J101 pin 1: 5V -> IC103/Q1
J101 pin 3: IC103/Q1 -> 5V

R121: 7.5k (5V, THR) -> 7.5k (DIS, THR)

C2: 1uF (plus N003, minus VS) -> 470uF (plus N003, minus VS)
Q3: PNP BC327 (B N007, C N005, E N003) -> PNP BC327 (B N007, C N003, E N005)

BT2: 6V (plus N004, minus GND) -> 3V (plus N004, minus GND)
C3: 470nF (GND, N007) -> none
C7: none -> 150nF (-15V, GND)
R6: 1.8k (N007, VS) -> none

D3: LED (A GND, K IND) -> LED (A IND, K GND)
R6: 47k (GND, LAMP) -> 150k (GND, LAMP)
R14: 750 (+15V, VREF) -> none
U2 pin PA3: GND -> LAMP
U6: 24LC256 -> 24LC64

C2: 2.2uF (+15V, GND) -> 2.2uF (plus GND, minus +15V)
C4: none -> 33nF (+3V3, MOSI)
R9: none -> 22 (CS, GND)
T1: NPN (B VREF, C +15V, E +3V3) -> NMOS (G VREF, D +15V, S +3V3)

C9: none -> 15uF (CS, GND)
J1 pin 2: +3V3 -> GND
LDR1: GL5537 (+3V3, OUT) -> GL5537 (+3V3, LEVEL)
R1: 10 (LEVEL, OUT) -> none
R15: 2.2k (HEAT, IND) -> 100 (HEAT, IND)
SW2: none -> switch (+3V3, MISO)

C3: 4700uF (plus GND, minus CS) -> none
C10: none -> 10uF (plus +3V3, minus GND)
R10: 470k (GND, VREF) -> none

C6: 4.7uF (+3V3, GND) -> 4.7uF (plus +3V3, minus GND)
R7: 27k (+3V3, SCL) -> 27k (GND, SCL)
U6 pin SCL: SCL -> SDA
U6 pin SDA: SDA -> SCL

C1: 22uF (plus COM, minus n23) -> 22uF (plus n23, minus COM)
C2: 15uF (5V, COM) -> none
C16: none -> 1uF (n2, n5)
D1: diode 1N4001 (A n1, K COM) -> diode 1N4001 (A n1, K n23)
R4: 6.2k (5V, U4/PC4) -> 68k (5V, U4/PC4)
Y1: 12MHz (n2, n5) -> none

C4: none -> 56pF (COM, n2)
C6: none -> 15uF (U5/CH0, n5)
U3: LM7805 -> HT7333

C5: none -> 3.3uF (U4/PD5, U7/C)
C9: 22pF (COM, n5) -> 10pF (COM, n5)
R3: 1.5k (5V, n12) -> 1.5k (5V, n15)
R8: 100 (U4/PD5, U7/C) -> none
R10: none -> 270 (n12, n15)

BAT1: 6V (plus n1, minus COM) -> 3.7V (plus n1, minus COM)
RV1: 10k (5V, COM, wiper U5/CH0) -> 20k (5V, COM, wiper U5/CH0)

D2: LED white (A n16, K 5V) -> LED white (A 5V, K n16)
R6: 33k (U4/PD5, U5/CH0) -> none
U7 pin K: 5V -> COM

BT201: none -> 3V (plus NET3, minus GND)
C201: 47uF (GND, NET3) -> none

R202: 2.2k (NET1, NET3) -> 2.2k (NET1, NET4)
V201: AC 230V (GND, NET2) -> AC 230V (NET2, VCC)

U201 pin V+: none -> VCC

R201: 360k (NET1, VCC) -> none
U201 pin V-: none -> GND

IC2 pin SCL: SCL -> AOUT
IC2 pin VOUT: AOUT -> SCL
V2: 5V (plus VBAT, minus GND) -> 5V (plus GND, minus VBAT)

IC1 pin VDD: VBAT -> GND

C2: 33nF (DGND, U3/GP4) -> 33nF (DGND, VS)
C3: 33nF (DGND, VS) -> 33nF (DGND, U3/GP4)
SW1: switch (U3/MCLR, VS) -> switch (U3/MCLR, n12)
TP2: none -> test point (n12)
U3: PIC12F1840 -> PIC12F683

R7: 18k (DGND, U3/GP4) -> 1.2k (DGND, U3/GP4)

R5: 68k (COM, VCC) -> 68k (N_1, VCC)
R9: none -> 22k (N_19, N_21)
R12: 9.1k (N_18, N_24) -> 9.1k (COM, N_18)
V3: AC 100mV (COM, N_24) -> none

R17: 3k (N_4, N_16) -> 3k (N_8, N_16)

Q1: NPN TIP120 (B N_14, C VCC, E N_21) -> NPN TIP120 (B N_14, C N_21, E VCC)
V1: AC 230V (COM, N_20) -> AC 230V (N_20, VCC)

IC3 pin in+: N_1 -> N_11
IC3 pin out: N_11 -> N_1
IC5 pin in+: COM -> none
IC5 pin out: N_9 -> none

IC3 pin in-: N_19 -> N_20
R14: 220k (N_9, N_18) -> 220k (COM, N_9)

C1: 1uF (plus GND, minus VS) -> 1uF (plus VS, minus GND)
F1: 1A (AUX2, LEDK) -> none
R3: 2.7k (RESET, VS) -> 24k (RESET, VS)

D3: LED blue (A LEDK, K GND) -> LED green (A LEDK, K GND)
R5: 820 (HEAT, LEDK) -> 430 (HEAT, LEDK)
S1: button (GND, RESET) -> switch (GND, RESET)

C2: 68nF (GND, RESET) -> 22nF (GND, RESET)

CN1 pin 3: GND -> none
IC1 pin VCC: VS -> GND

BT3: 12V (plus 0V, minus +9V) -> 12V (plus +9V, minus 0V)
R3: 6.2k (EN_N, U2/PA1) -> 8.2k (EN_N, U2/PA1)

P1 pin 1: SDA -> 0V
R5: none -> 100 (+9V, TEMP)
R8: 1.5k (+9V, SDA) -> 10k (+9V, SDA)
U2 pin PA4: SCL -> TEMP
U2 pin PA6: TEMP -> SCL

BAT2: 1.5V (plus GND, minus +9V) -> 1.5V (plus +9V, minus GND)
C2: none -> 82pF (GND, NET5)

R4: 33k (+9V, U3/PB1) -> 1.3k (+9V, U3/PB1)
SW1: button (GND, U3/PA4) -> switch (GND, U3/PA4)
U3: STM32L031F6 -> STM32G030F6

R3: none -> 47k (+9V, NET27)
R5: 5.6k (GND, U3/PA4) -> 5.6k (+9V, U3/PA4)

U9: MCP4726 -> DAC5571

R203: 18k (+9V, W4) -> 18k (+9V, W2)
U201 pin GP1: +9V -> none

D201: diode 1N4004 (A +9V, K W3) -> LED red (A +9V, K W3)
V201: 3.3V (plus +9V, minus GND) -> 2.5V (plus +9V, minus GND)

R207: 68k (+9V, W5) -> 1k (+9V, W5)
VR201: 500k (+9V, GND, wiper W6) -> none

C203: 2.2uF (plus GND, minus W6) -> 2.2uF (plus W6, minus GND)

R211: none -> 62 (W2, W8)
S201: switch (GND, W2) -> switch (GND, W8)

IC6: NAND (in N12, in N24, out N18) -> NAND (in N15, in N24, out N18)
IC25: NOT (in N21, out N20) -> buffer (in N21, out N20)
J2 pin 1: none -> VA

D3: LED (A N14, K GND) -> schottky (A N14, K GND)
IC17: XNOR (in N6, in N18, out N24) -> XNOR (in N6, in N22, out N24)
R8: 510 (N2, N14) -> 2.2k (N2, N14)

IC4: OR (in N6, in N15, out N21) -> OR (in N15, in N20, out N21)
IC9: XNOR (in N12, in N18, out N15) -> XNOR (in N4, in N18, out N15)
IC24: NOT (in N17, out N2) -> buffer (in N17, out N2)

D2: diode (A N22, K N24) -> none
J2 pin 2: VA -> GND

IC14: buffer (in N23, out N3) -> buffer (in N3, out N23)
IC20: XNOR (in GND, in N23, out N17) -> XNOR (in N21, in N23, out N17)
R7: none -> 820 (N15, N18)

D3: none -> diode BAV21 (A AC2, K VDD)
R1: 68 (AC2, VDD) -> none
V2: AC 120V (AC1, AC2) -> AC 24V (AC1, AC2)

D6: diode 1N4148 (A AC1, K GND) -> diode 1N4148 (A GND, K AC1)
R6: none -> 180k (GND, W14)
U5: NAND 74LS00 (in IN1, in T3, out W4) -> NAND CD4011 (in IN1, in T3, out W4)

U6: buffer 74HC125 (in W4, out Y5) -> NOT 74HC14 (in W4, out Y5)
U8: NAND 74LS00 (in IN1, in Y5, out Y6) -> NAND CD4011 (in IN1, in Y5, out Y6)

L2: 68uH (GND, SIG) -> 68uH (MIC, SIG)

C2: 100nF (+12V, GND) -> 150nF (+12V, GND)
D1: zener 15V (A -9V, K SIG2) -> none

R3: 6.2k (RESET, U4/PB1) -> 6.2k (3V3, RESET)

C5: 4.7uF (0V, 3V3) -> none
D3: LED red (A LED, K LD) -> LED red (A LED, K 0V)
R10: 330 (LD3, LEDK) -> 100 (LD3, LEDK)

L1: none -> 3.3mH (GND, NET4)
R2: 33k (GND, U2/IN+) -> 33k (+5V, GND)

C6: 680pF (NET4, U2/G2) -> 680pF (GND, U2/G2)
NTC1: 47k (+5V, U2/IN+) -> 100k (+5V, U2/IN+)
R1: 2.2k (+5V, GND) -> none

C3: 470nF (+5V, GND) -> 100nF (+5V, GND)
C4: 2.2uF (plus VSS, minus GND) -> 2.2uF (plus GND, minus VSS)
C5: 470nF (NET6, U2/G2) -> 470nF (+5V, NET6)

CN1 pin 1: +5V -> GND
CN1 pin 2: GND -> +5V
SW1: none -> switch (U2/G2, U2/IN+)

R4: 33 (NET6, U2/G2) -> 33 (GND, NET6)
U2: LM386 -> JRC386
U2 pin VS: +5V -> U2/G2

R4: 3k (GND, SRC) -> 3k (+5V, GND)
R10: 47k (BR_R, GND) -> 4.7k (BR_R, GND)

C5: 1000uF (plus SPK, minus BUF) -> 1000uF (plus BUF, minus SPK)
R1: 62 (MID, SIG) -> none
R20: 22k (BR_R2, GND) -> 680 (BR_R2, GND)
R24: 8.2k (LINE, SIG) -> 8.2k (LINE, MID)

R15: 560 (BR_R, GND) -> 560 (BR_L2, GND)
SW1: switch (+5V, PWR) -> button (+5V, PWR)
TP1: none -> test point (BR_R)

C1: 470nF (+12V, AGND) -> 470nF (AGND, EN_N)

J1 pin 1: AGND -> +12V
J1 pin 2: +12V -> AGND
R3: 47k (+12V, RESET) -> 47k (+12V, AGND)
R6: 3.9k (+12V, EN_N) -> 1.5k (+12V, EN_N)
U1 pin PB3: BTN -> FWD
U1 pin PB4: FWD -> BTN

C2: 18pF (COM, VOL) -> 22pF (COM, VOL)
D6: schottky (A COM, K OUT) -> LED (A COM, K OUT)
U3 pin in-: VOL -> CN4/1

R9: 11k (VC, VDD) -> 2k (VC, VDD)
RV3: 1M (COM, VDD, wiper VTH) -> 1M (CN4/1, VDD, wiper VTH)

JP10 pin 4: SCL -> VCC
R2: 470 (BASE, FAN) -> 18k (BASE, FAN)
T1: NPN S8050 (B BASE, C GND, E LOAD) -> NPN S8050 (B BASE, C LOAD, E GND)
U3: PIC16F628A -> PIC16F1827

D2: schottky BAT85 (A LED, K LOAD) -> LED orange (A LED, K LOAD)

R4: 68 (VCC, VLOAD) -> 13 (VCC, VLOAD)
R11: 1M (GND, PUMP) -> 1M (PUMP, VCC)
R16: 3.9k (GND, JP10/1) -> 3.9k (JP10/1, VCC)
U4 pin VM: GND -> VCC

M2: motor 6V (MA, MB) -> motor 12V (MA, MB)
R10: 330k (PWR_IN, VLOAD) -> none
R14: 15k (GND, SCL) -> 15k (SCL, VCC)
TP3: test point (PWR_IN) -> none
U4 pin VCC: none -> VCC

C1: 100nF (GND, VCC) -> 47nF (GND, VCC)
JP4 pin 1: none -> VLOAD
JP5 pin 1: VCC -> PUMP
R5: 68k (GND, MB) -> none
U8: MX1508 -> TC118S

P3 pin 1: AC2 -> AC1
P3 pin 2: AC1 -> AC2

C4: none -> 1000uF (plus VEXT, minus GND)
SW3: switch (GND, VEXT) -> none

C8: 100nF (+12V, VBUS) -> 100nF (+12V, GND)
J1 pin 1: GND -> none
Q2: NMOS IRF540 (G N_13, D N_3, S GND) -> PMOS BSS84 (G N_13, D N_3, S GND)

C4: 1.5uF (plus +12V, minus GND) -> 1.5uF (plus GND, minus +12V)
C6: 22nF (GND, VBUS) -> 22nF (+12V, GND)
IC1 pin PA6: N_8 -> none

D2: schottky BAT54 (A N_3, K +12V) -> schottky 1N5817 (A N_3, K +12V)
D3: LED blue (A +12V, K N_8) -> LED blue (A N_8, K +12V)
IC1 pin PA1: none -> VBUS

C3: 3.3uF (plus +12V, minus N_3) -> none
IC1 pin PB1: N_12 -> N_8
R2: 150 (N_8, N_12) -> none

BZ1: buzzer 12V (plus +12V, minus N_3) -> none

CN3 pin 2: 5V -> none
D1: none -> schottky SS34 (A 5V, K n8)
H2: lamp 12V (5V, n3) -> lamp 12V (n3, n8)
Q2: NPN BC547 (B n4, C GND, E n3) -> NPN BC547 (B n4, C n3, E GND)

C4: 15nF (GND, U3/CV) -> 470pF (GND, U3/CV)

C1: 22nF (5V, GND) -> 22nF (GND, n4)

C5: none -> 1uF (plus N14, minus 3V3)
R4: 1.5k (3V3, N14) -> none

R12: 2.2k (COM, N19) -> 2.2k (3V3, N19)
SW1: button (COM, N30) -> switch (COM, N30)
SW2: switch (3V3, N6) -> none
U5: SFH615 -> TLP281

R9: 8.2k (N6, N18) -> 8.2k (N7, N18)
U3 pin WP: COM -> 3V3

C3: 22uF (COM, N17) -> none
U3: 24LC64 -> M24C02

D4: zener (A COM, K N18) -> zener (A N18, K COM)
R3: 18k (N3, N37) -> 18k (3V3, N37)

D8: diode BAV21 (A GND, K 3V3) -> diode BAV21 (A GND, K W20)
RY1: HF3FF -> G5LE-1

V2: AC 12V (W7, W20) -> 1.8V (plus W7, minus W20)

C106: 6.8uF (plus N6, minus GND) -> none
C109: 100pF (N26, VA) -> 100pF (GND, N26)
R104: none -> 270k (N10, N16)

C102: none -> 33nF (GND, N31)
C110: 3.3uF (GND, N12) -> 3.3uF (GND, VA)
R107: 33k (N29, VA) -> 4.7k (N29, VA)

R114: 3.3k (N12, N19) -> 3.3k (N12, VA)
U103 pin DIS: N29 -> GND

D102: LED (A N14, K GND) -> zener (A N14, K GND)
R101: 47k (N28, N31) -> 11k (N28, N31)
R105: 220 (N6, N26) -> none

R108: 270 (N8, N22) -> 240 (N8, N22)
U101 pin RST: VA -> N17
═══
Task goal »
Look through the lines above and collect those with the word "point".

Answer to the exercise »
TP2: none -> test point (n12)
TP1: none -> test point (BR_R)
TP3: test point (PWR_IN) -> none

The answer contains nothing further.